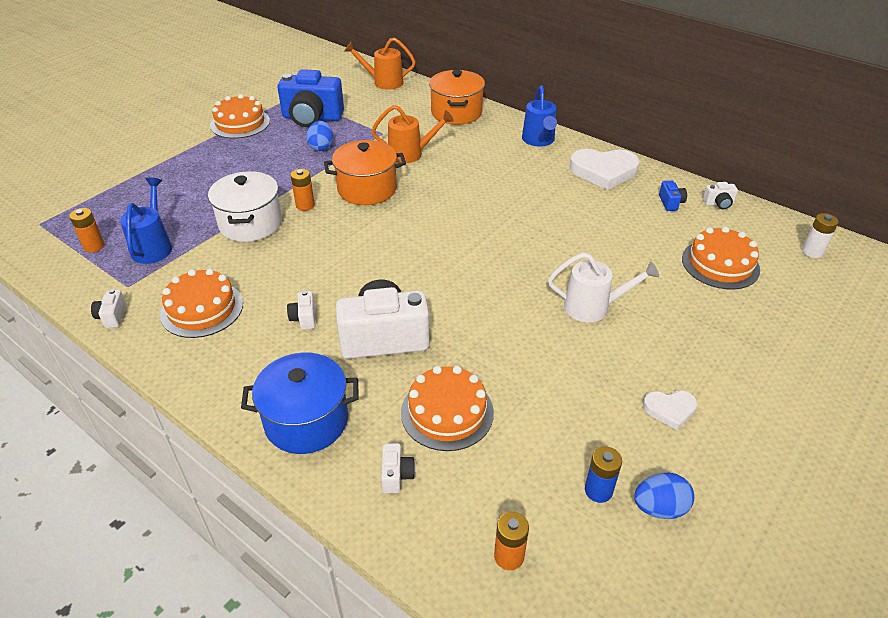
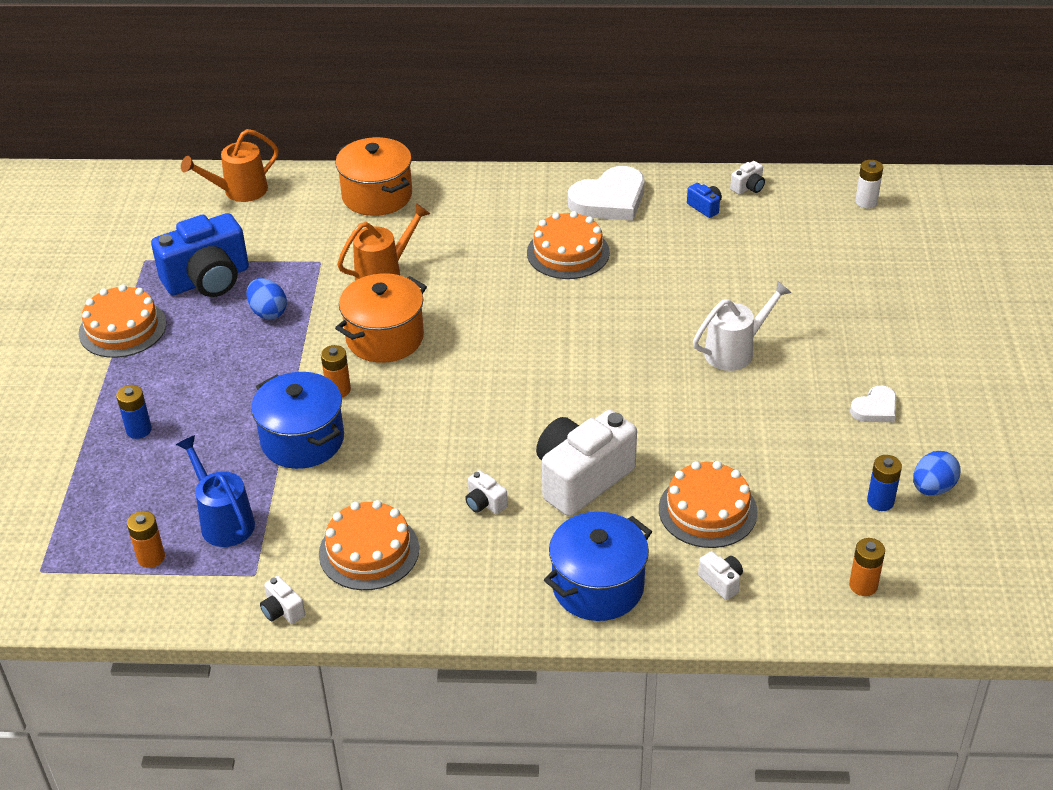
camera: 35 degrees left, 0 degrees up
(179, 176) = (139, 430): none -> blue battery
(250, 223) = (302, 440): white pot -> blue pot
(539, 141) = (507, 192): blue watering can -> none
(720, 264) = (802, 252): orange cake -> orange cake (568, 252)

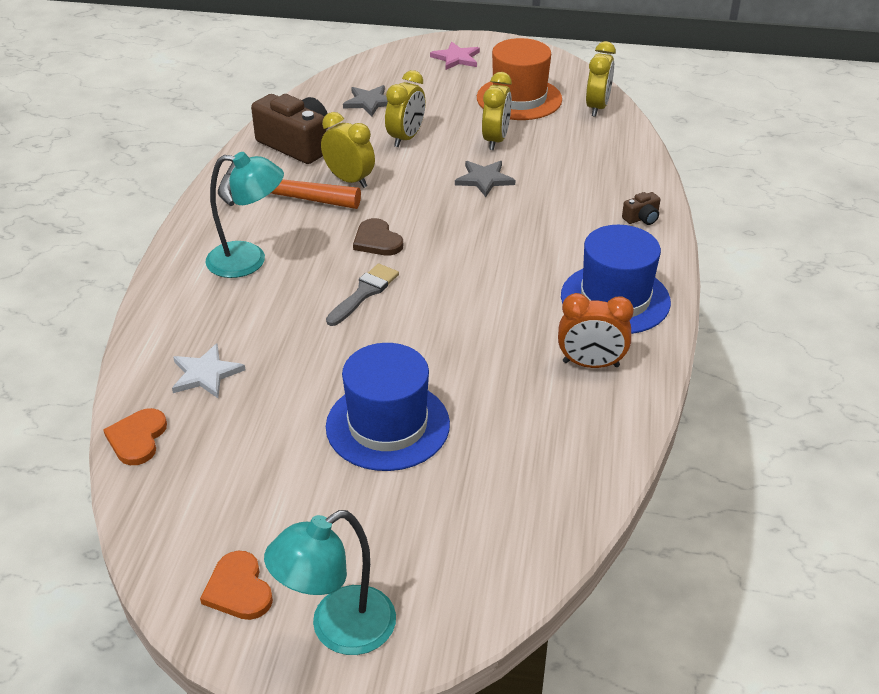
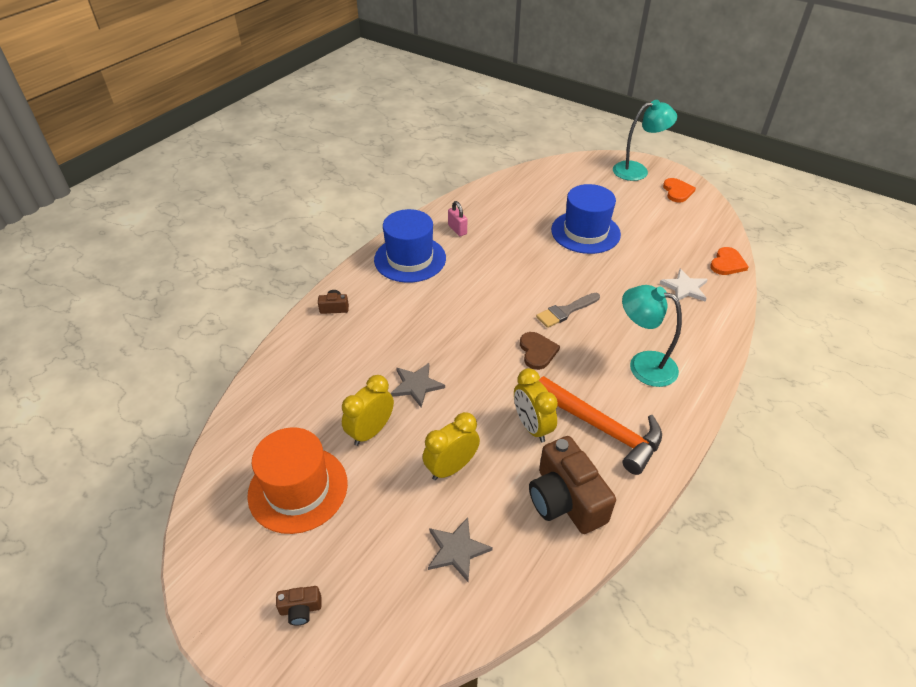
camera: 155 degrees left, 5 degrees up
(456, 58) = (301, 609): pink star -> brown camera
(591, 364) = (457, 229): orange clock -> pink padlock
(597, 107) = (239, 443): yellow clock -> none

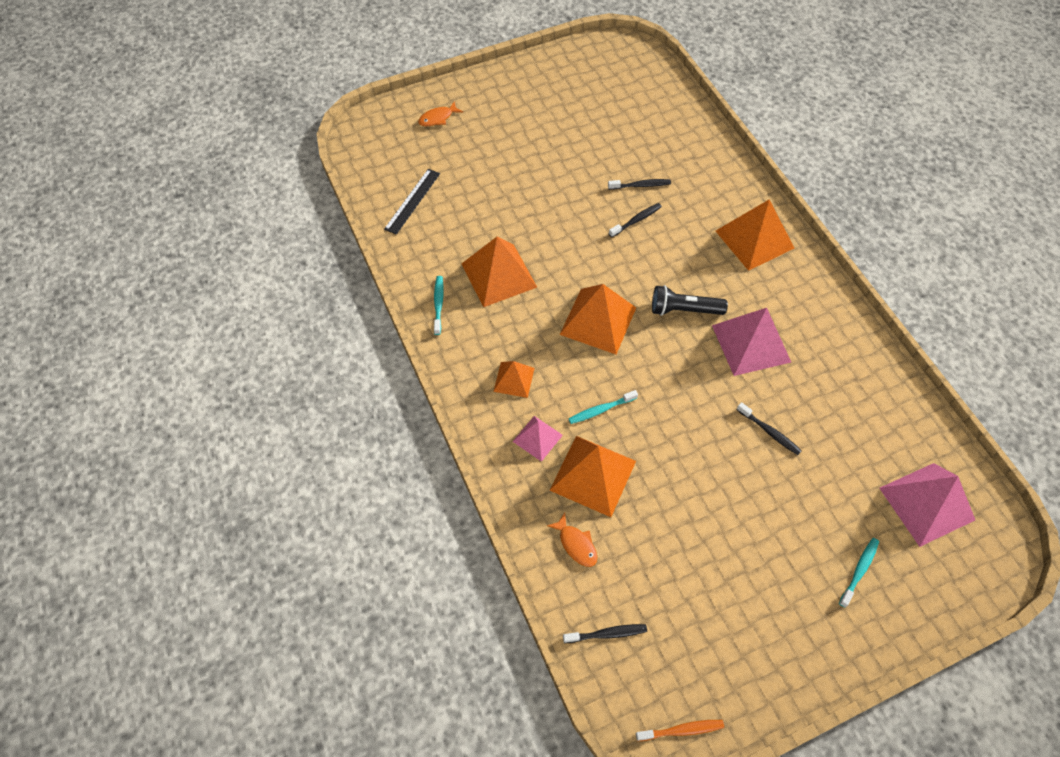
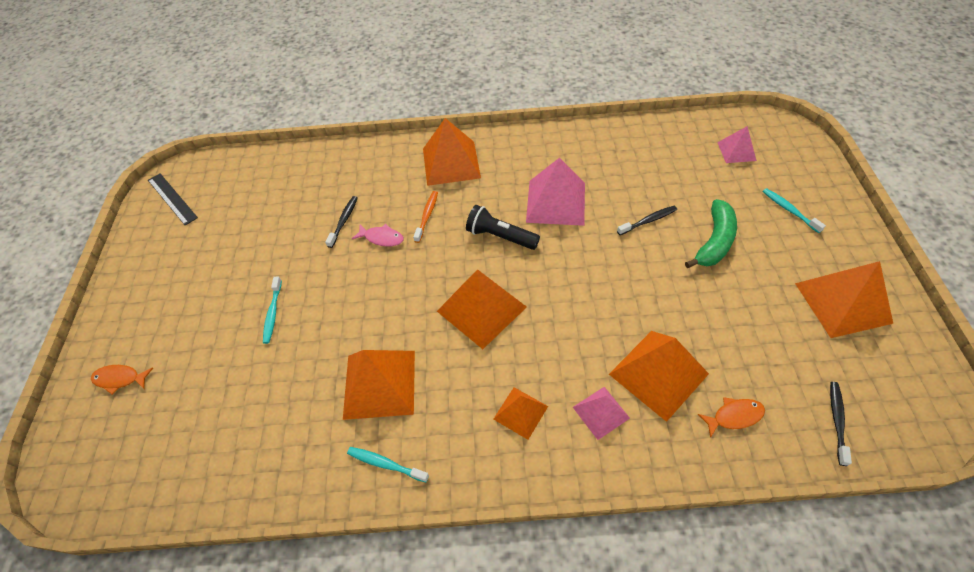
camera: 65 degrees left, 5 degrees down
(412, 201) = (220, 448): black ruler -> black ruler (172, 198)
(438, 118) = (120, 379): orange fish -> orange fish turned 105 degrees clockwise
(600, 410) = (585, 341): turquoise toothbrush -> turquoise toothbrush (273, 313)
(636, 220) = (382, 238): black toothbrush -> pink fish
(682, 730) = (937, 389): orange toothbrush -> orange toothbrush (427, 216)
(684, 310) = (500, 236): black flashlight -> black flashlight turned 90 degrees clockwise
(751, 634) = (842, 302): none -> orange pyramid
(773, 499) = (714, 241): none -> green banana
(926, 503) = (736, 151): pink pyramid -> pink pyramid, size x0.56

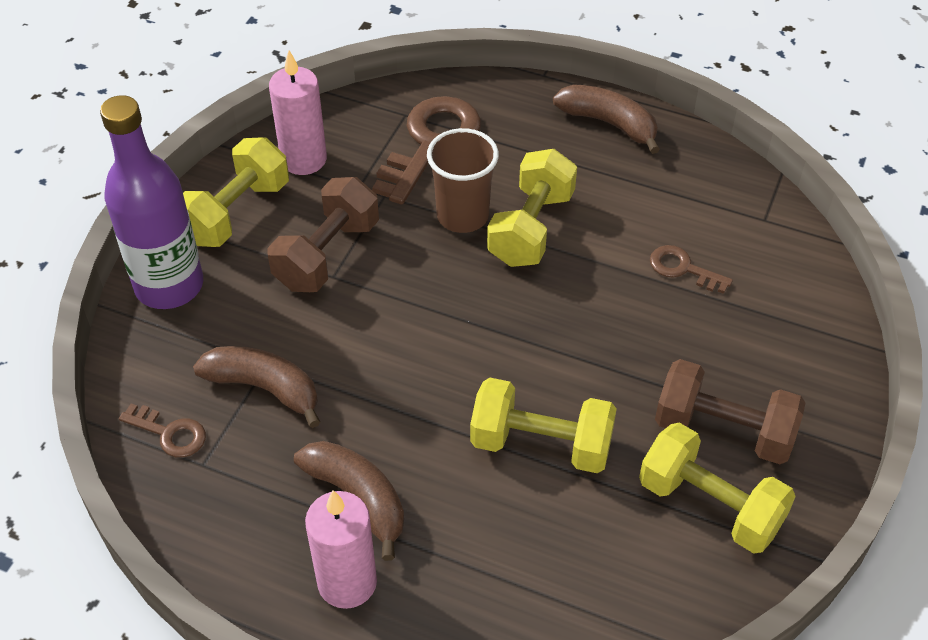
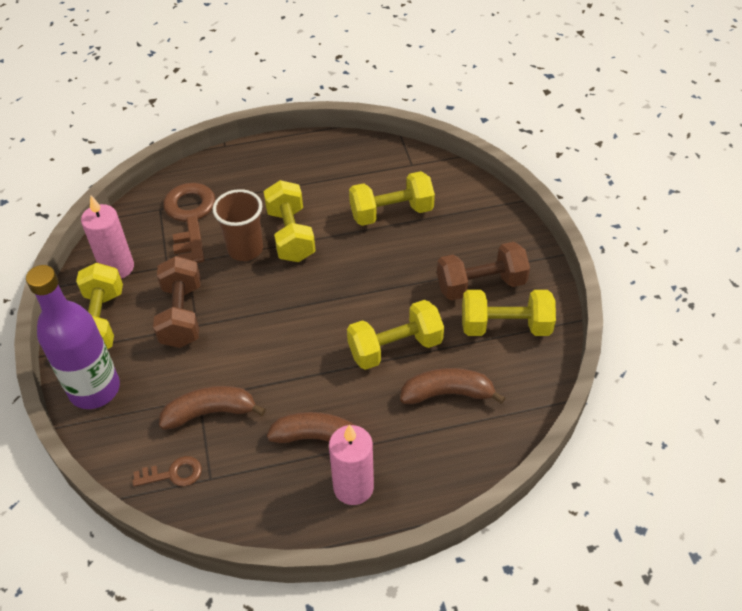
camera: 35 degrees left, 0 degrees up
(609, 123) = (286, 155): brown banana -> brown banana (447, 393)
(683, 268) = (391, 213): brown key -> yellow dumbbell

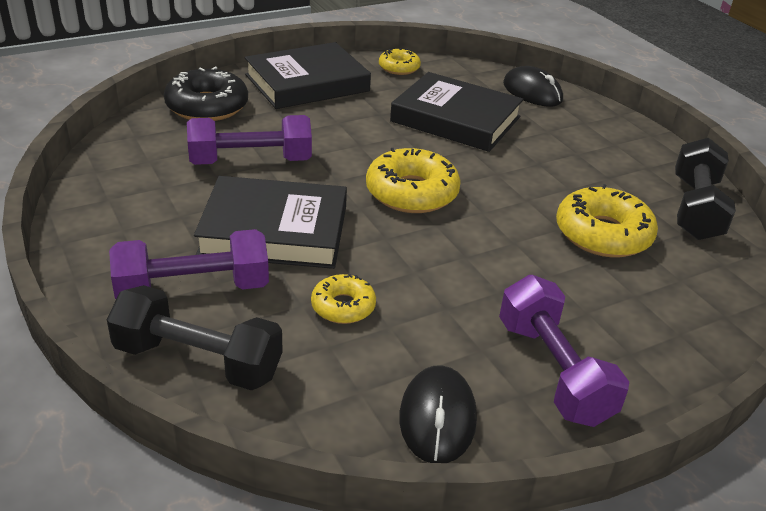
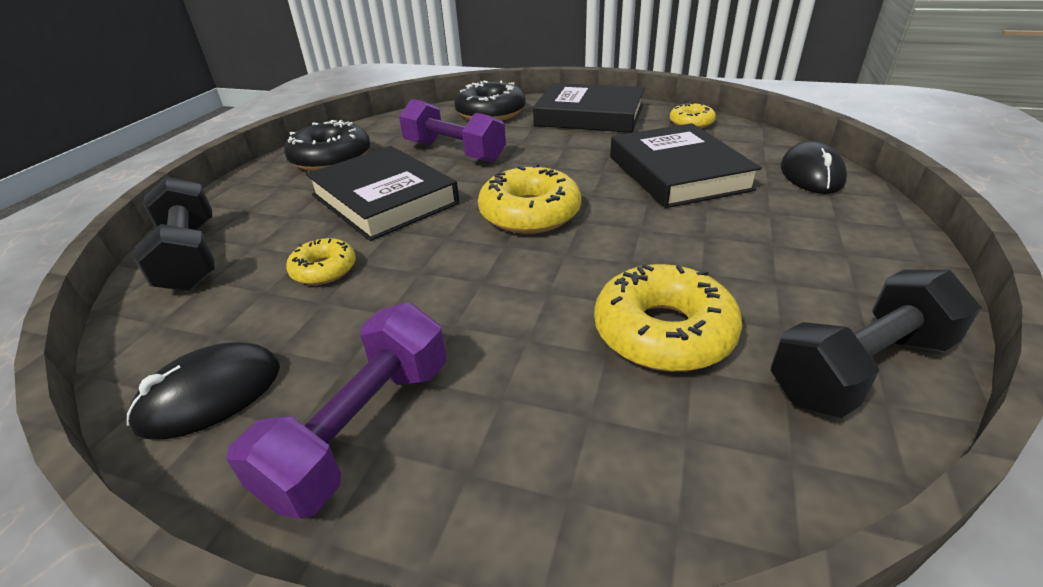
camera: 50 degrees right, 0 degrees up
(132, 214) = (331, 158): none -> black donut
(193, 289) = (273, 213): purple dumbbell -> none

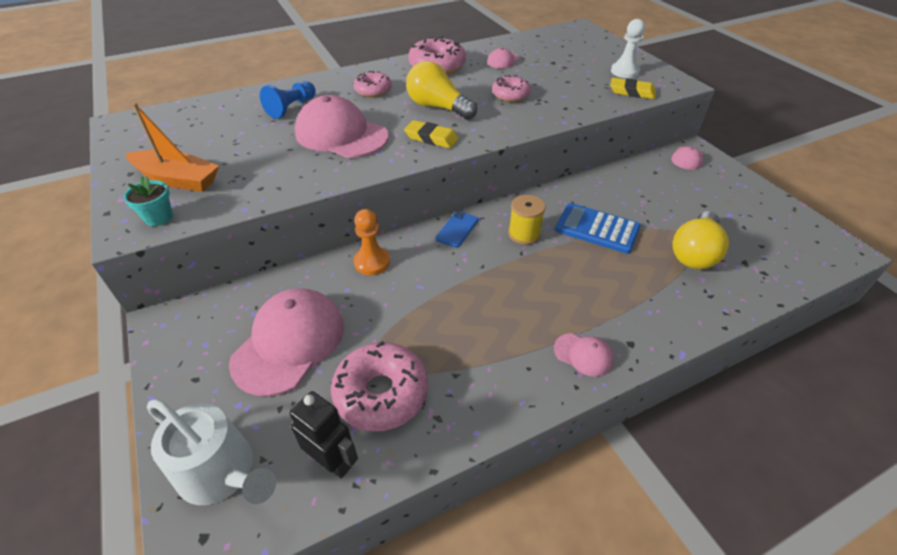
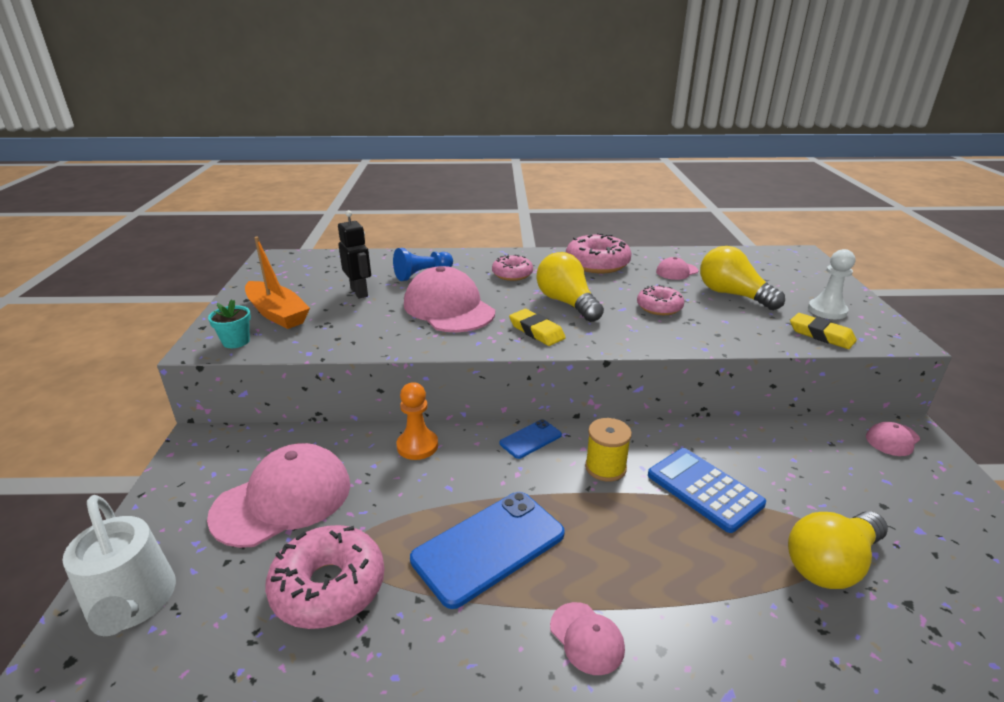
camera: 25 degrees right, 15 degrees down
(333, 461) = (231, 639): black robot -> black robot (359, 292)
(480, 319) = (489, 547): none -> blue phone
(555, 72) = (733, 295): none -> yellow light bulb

###

Find the word "brown" in the data and copy out each line where it turns up.

(456, 58) = (301, 609): pink star -> brown camera
(609, 123) = (286, 155): brown banana -> brown banana (447, 393)
(683, 268) = (391, 213): brown key -> yellow dumbbell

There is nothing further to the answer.